Say the number of lines in the records below that hold the word "turned", and only that number.

^^^^^^^^

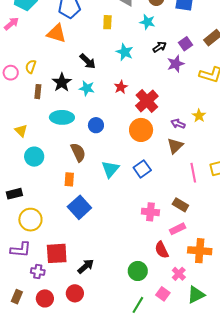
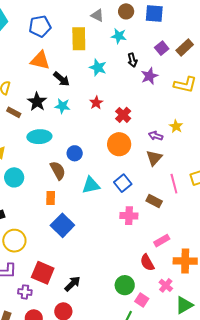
yellow rectangle: (107, 22) -> (79, 39), size x1.6
orange triangle: (57, 33) -> (40, 60), moved
purple square: (186, 44) -> (162, 48), moved
black arrow: (160, 47) -> (132, 60), turned 112
brown rectangle: (38, 92) -> (14, 112), turned -64
red cross: (147, 101) -> (123, 115), size x0.7
blue circle: (96, 125) -> (75, 153), moved
cyan triangle: (110, 169) -> (91, 185), turned 42
brown rectangle: (180, 205) -> (154, 201), moved
pink cross: (150, 212) -> (129, 216), moved
red square: (57, 253) -> (43, 273), turned 30
pink square: (163, 294) -> (142, 300), moved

^^^^^^^^

* **The answer**: 4